[Task goal]
Below are some records; repeat them all exactly, minus the pictures.

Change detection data
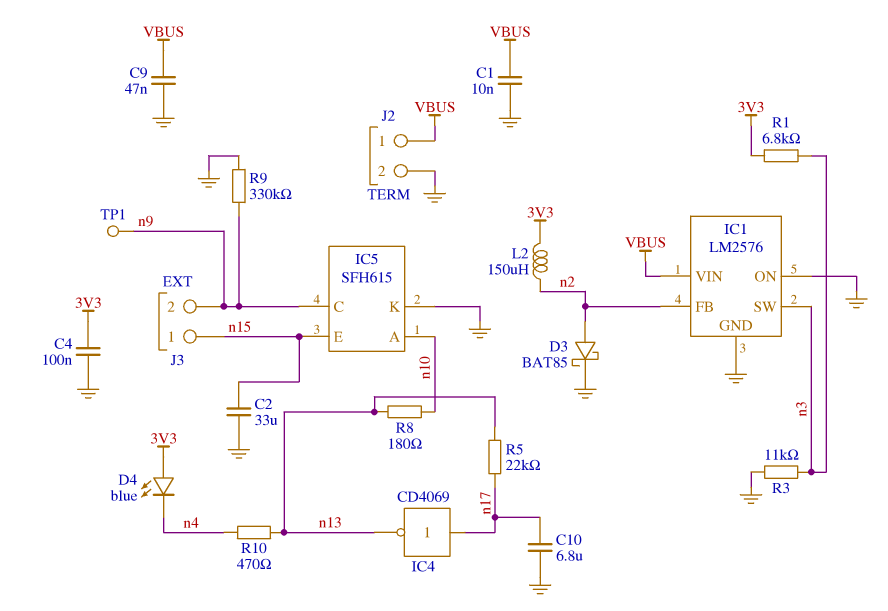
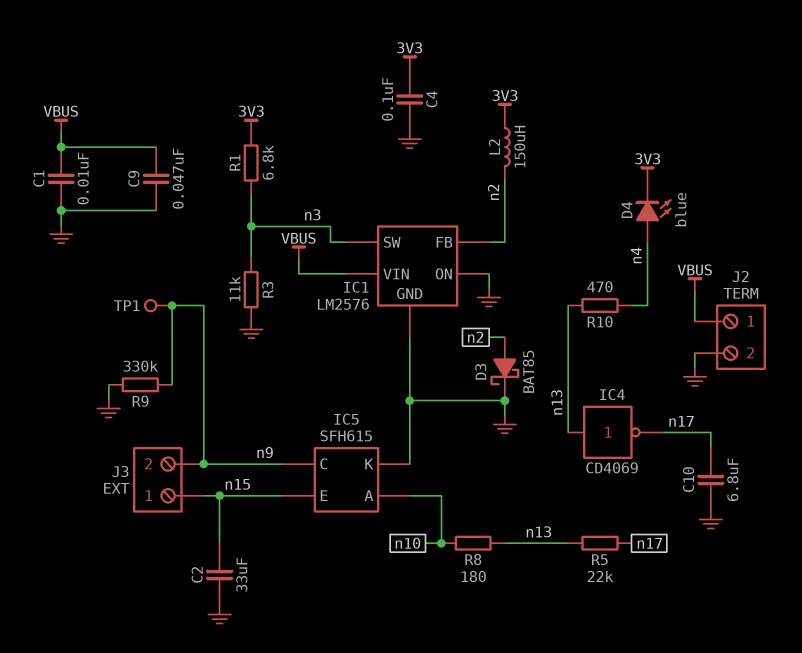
D4: LED blue (A 3V3, K n4) -> LED blue (A n4, K 3V3)
IC4: NOT CD4069 (in n17, out n13) -> NOT CD4069 (in n13, out n17)

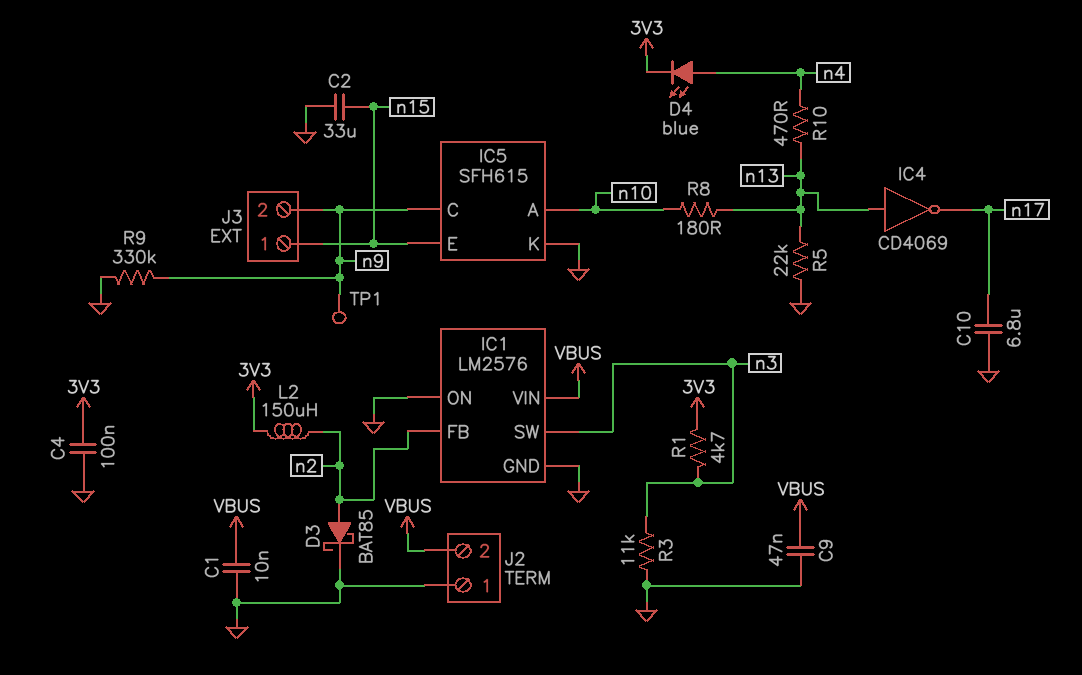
J2 pin 1: VBUS -> GND
J2 pin 2: GND -> VBUS
R1: 6.8k (3V3, n3) -> 4.7k (3V3, n3)
R5: 22k (n13, n17) -> 22k (GND, n13)

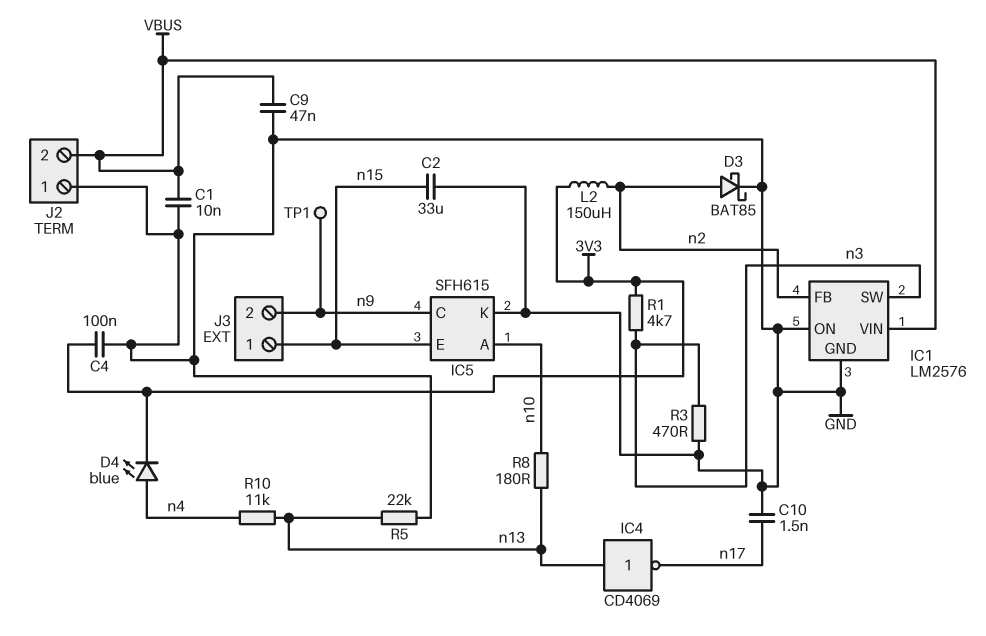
C10: 6.8uF (GND, n17) -> 1.5nF (GND, n17)
R3: 11k (GND, n3) -> 470 (GND, n3)
R9: 330k (GND, n9) -> none
R10: 470 (n4, n13) -> 11k (n4, n13)

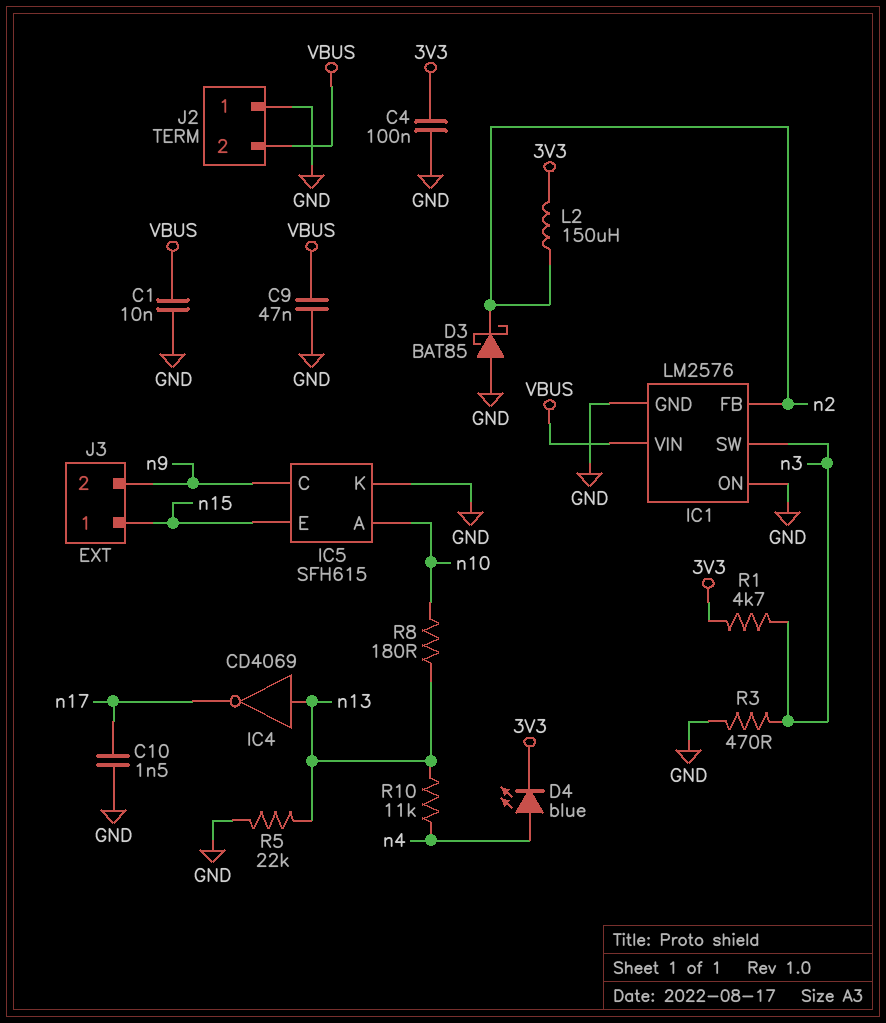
C2: 33uF (GND, n15) -> none
D3: schottky BAT85 (A n2, K GND) -> schottky BAT85 (A GND, K n2)
TP1: test point (n9) -> none

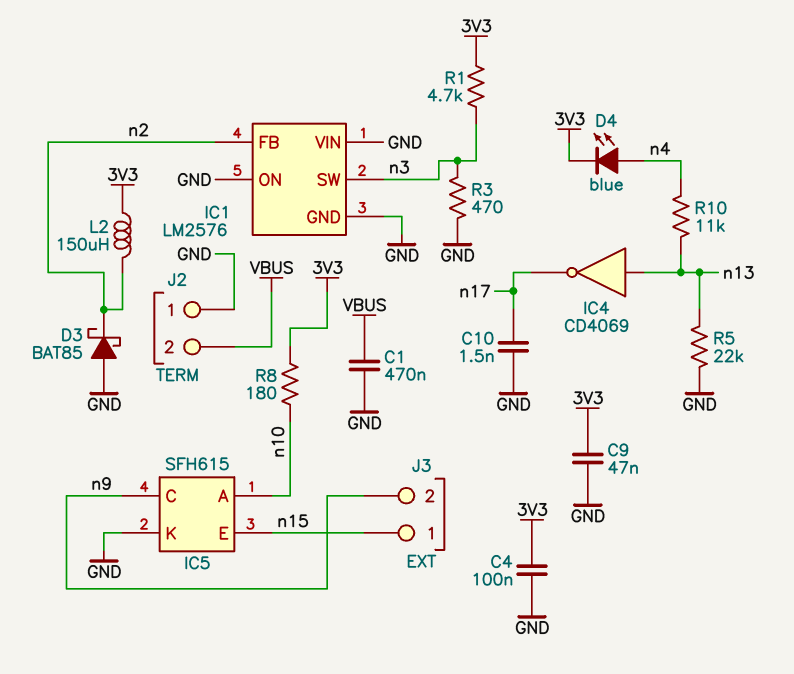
C1: 10nF (GND, VBUS) -> 470nF (GND, VBUS)
C9: 47nF (GND, VBUS) -> 47nF (3V3, GND)
IC1 pin VIN: VBUS -> GND
R8: 180 (n10, n13) -> 180 (3V3, n10)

[Exercise result]
D4: LED blue (A 3V3, K n4) -> LED blue (A n4, K 3V3)
IC4: NOT CD4069 (in n17, out n13) -> NOT CD4069 (in n13, out n17)

J2 pin 1: VBUS -> GND
J2 pin 2: GND -> VBUS
R1: 6.8k (3V3, n3) -> 4.7k (3V3, n3)
R5: 22k (n13, n17) -> 22k (GND, n13)

C10: 6.8uF (GND, n17) -> 1.5nF (GND, n17)
R3: 11k (GND, n3) -> 470 (GND, n3)
R9: 330k (GND, n9) -> none
R10: 470 (n4, n13) -> 11k (n4, n13)

C2: 33uF (GND, n15) -> none
D3: schottky BAT85 (A n2, K GND) -> schottky BAT85 (A GND, K n2)
TP1: test point (n9) -> none

C1: 10nF (GND, VBUS) -> 470nF (GND, VBUS)
C9: 47nF (GND, VBUS) -> 47nF (3V3, GND)
IC1 pin VIN: VBUS -> GND
R8: 180 (n10, n13) -> 180 (3V3, n10)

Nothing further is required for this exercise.